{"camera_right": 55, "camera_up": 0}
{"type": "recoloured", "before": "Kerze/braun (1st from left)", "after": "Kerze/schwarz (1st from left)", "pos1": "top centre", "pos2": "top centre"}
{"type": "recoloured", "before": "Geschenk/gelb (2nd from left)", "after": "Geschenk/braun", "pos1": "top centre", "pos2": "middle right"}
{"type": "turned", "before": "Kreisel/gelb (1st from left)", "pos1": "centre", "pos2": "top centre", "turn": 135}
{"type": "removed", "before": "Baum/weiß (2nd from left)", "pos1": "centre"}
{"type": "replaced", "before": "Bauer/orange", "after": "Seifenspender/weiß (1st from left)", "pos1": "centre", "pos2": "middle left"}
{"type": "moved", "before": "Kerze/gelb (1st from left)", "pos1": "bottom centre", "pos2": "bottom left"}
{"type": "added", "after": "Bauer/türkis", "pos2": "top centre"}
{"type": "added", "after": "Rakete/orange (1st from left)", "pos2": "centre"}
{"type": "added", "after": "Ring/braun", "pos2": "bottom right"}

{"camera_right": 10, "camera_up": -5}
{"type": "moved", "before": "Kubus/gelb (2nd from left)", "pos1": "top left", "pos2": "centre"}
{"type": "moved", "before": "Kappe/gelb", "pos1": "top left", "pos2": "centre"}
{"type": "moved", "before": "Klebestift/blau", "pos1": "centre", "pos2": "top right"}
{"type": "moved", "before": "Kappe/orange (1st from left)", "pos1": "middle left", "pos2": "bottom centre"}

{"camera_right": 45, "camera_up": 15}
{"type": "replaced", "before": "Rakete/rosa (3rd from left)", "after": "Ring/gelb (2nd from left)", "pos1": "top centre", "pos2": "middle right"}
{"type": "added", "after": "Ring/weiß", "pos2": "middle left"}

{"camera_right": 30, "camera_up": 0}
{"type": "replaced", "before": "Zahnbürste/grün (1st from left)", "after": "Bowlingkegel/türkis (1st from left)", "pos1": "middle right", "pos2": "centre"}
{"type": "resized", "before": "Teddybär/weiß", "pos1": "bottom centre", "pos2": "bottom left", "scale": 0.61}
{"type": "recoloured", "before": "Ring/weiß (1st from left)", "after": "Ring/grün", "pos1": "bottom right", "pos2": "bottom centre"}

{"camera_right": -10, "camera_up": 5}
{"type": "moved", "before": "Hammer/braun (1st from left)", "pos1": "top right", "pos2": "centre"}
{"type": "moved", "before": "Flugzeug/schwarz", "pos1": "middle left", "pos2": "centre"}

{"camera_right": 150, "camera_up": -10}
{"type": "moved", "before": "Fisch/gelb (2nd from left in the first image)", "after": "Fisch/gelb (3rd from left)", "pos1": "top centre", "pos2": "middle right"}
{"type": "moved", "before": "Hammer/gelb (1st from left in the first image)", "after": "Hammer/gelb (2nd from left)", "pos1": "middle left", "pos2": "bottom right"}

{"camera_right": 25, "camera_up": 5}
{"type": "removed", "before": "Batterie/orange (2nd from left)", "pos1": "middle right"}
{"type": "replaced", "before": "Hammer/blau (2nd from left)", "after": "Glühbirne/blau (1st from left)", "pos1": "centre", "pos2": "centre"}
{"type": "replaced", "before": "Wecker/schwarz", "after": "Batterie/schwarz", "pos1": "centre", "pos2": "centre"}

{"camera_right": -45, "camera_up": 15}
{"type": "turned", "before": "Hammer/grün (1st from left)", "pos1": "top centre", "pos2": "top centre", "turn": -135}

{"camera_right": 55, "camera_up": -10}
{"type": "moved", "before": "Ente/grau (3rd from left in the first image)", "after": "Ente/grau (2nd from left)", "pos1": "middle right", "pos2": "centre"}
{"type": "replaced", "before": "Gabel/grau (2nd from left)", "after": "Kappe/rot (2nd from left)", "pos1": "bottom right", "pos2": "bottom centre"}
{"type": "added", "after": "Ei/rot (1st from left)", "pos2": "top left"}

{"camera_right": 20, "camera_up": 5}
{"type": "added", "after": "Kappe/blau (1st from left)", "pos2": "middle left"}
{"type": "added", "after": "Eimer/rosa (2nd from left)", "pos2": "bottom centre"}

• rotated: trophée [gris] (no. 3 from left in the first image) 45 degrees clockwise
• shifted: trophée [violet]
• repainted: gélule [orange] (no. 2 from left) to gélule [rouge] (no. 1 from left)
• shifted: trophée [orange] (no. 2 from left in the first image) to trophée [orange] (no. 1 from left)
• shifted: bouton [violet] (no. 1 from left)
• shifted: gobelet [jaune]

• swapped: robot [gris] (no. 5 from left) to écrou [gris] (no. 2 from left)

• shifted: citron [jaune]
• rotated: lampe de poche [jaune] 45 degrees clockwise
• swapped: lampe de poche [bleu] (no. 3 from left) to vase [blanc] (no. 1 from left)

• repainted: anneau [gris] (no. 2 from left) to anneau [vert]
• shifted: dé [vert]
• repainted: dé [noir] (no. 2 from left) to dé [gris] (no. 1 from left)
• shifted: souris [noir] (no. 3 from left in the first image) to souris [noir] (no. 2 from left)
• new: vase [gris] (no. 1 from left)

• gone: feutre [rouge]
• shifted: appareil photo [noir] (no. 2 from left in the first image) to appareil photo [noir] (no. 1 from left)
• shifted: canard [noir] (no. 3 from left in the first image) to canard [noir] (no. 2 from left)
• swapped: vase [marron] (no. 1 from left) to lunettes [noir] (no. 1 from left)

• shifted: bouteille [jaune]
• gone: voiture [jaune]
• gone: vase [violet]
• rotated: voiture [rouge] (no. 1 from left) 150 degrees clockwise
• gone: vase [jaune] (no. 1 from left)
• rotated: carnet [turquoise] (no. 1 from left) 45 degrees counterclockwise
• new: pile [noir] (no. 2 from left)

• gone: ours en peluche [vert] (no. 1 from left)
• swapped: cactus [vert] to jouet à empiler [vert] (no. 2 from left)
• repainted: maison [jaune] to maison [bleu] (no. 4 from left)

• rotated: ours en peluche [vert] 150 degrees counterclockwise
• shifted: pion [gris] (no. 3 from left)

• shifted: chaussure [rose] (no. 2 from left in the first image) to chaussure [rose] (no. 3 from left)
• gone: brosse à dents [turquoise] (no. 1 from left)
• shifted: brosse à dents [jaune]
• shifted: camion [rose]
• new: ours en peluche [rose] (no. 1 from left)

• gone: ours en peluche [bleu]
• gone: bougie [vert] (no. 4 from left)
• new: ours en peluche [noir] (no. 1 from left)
· · · · ·
YOUR TASK.
Write out the entries above once more, without altering anything.

SOLUTION FOR THIS EXERCISE.
{"camera_right": 55, "camera_up": 0}
{"type": "recoloured", "before": "Kerze/braun (1st from left)", "after": "Kerze/schwarz (1st from left)", "pos1": "top centre", "pos2": "top centre"}
{"type": "recoloured", "before": "Geschenk/gelb (2nd from left)", "after": "Geschenk/braun", "pos1": "top centre", "pos2": "middle right"}
{"type": "turned", "before": "Kreisel/gelb (1st from left)", "pos1": "centre", "pos2": "top centre", "turn": 135}
{"type": "removed", "before": "Baum/weiß (2nd from left)", "pos1": "centre"}
{"type": "replaced", "before": "Bauer/orange", "after": "Seifenspender/weiß (1st from left)", "pos1": "centre", "pos2": "middle left"}
{"type": "moved", "before": "Kerze/gelb (1st from left)", "pos1": "bottom centre", "pos2": "bottom left"}
{"type": "added", "after": "Bauer/türkis", "pos2": "top centre"}
{"type": "added", "after": "Rakete/orange (1st from left)", "pos2": "centre"}
{"type": "added", "after": "Ring/braun", "pos2": "bottom right"}

{"camera_right": 10, "camera_up": -5}
{"type": "moved", "before": "Kubus/gelb (2nd from left)", "pos1": "top left", "pos2": "centre"}
{"type": "moved", "before": "Kappe/gelb", "pos1": "top left", "pos2": "centre"}
{"type": "moved", "before": "Klebestift/blau", "pos1": "centre", "pos2": "top right"}
{"type": "moved", "before": "Kappe/orange (1st from left)", "pos1": "middle left", "pos2": "bottom centre"}

{"camera_right": 45, "camera_up": 15}
{"type": "replaced", "before": "Rakete/rosa (3rd from left)", "after": "Ring/gelb (2nd from left)", "pos1": "top centre", "pos2": "middle right"}
{"type": "added", "after": "Ring/weiß", "pos2": "middle left"}

{"camera_right": 30, "camera_up": 0}
{"type": "replaced", "before": "Zahnbürste/grün (1st from left)", "after": "Bowlingkegel/türkis (1st from left)", "pos1": "middle right", "pos2": "centre"}
{"type": "resized", "before": "Teddybär/weiß", "pos1": "bottom centre", "pos2": "bottom left", "scale": 0.61}
{"type": "recoloured", "before": "Ring/weiß (1st from left)", "after": "Ring/grün", "pos1": "bottom right", "pos2": "bottom centre"}

{"camera_right": -10, "camera_up": 5}
{"type": "moved", "before": "Hammer/braun (1st from left)", "pos1": "top right", "pos2": "centre"}
{"type": "moved", "before": "Flugzeug/schwarz", "pos1": "middle left", "pos2": "centre"}

{"camera_right": 150, "camera_up": -10}
{"type": "moved", "before": "Fisch/gelb (2nd from left in the first image)", "after": "Fisch/gelb (3rd from left)", "pos1": "top centre", "pos2": "middle right"}
{"type": "moved", "before": "Hammer/gelb (1st from left in the first image)", "after": "Hammer/gelb (2nd from left)", "pos1": "middle left", "pos2": "bottom right"}

{"camera_right": 25, "camera_up": 5}
{"type": "removed", "before": "Batterie/orange (2nd from left)", "pos1": "middle right"}
{"type": "replaced", "before": "Hammer/blau (2nd from left)", "after": "Glühbirne/blau (1st from left)", "pos1": "centre", "pos2": "centre"}
{"type": "replaced", "before": "Wecker/schwarz", "after": "Batterie/schwarz", "pos1": "centre", "pos2": "centre"}

{"camera_right": -45, "camera_up": 15}
{"type": "turned", "before": "Hammer/grün (1st from left)", "pos1": "top centre", "pos2": "top centre", "turn": -135}

{"camera_right": 55, "camera_up": -10}
{"type": "moved", "before": "Ente/grau (3rd from left in the first image)", "after": "Ente/grau (2nd from left)", "pos1": "middle right", "pos2": "centre"}
{"type": "replaced", "before": "Gabel/grau (2nd from left)", "after": "Kappe/rot (2nd from left)", "pos1": "bottom right", "pos2": "bottom centre"}
{"type": "added", "after": "Ei/rot (1st from left)", "pos2": "top left"}

{"camera_right": 20, "camera_up": 5}
{"type": "added", "after": "Kappe/blau (1st from left)", "pos2": "middle left"}
{"type": "added", "after": "Eimer/rosa (2nd from left)", "pos2": "bottom centre"}

• rotated: trophée [gris] (no. 3 from left in the first image) 45 degrees clockwise
• shifted: trophée [violet]
• repainted: gélule [orange] (no. 2 from left) to gélule [rouge] (no. 1 from left)
• shifted: trophée [orange] (no. 2 from left in the first image) to trophée [orange] (no. 1 from left)
• shifted: bouton [violet] (no. 1 from left)
• shifted: gobelet [jaune]

• swapped: robot [gris] (no. 5 from left) to écrou [gris] (no. 2 from left)

• shifted: citron [jaune]
• rotated: lampe de poche [jaune] 45 degrees clockwise
• swapped: lampe de poche [bleu] (no. 3 from left) to vase [blanc] (no. 1 from left)

• repainted: anneau [gris] (no. 2 from left) to anneau [vert]
• shifted: dé [vert]
• repainted: dé [noir] (no. 2 from left) to dé [gris] (no. 1 from left)
• shifted: souris [noir] (no. 3 from left in the first image) to souris [noir] (no. 2 from left)
• new: vase [gris] (no. 1 from left)

• gone: feutre [rouge]
• shifted: appareil photo [noir] (no. 2 from left in the first image) to appareil photo [noir] (no. 1 from left)
• shifted: canard [noir] (no. 3 from left in the first image) to canard [noir] (no. 2 from left)
• swapped: vase [marron] (no. 1 from left) to lunettes [noir] (no. 1 from left)

• shifted: bouteille [jaune]
• gone: voiture [jaune]
• gone: vase [violet]
• rotated: voiture [rouge] (no. 1 from left) 150 degrees clockwise
• gone: vase [jaune] (no. 1 from left)
• rotated: carnet [turquoise] (no. 1 from left) 45 degrees counterclockwise
• new: pile [noir] (no. 2 from left)

• gone: ours en peluche [vert] (no. 1 from left)
• swapped: cactus [vert] to jouet à empiler [vert] (no. 2 from left)
• repainted: maison [jaune] to maison [bleu] (no. 4 from left)

• rotated: ours en peluche [vert] 150 degrees counterclockwise
• shifted: pion [gris] (no. 3 from left)

• shifted: chaussure [rose] (no. 2 from left in the first image) to chaussure [rose] (no. 3 from left)
• gone: brosse à dents [turquoise] (no. 1 from left)
• shifted: brosse à dents [jaune]
• shifted: camion [rose]
• new: ours en peluche [rose] (no. 1 from left)

• gone: ours en peluche [bleu]
• gone: bougie [vert] (no. 4 from left)
• new: ours en peluche [noir] (no. 1 from left)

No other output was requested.